▸ EXERCISE DESCRIPTION
After locating the line with "gray triangle: (31, 38) -> (38, 69), moved" below, output it and each following line exactly, stopping after the line with "red circle: (69, 90) -> (67, 91), moved". No pictures.

▸ RECORDS TO USE
■ ■ ■ ■
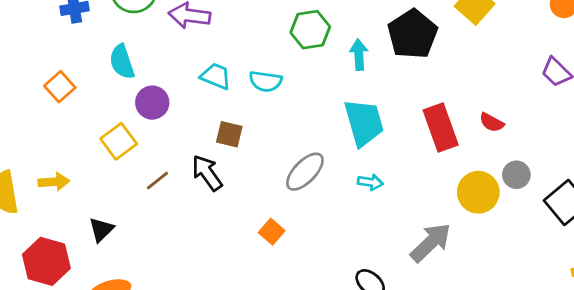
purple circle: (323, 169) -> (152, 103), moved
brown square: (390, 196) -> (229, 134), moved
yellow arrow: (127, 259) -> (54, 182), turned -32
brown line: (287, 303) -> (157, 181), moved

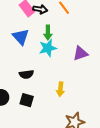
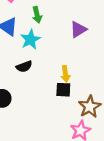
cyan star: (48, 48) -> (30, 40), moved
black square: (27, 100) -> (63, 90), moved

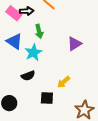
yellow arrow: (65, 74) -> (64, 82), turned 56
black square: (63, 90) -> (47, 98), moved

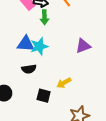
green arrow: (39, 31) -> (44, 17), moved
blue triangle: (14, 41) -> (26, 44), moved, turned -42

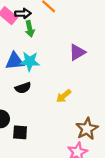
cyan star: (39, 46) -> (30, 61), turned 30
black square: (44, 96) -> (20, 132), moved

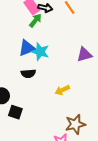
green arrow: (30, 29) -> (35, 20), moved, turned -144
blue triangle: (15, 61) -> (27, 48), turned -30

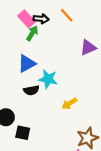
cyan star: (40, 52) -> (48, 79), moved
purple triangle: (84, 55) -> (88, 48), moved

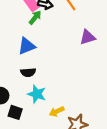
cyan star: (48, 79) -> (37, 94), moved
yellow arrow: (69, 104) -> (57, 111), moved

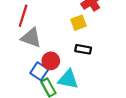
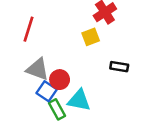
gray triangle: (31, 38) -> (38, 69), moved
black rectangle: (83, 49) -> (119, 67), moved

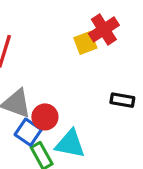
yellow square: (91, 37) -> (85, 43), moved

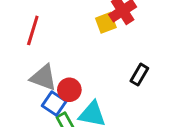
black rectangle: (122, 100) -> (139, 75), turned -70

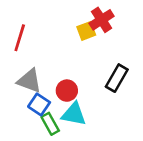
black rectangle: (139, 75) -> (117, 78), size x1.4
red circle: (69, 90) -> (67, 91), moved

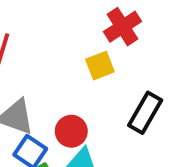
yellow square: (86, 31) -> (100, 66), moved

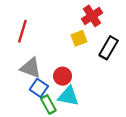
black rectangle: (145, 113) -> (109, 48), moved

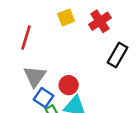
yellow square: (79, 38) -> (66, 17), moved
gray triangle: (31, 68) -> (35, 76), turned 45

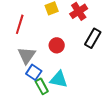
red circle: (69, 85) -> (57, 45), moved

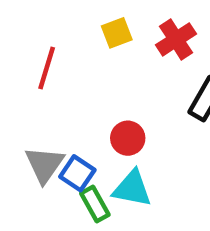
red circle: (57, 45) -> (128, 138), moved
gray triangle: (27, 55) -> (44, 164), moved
■ ■ ■ ■
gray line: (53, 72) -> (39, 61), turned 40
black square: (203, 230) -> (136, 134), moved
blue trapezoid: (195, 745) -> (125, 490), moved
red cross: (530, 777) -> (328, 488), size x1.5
■ ■ ■ ■
▸ EXERCISE ANSWER
gray triangle: (31, 38) -> (38, 69), moved
black rectangle: (83, 49) -> (119, 67), moved

yellow square: (91, 37) -> (85, 43), moved

black rectangle: (122, 100) -> (139, 75), turned -70

black rectangle: (139, 75) -> (117, 78), size x1.4
red circle: (69, 90) -> (67, 91), moved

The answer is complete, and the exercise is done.